Task statement: Below are some records. Return exactly the lines from the one with "missing: goma de" to the one with "relocated: llave/rosa 398, 125", and nothing else.
-------
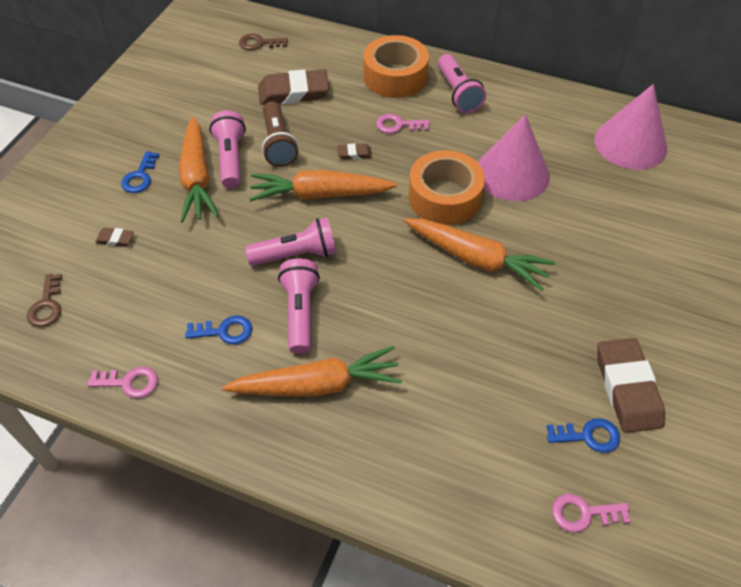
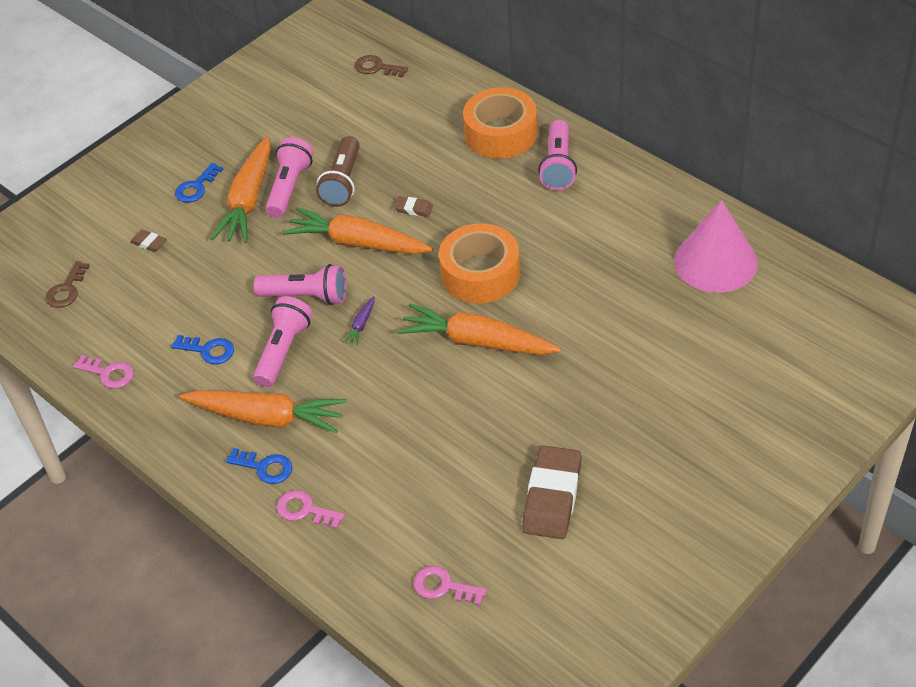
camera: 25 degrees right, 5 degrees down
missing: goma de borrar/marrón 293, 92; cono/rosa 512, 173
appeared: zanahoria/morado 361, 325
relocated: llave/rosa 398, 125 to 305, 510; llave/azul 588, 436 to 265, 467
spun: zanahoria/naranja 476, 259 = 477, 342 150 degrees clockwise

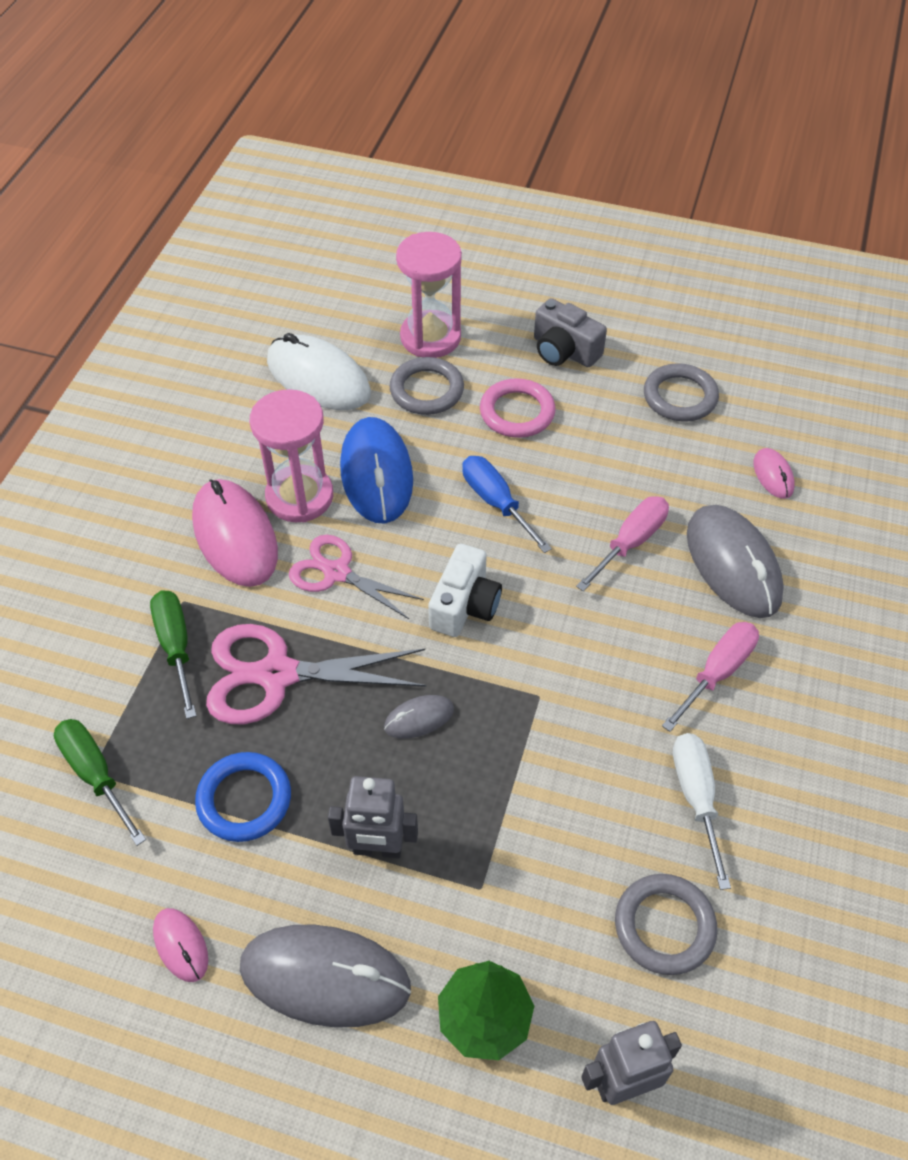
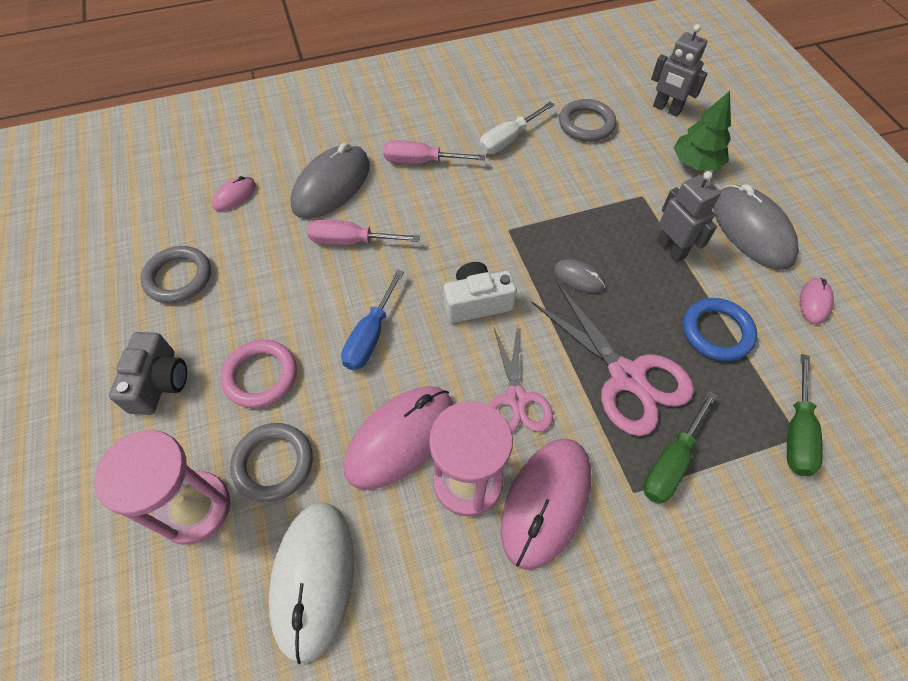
camera: 125 degrees left, 5 degrees up
colour: ratón/azul 376, 474 to ratón/rosa 400, 438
-------
Answer box:
missing: goma de borrar/marrón 293, 92; cono/rosa 512, 173
appeared: zanahoria/morado 361, 325
relocated: llave/rosa 398, 125 to 305, 510; llave/azul 588, 436 to 265, 467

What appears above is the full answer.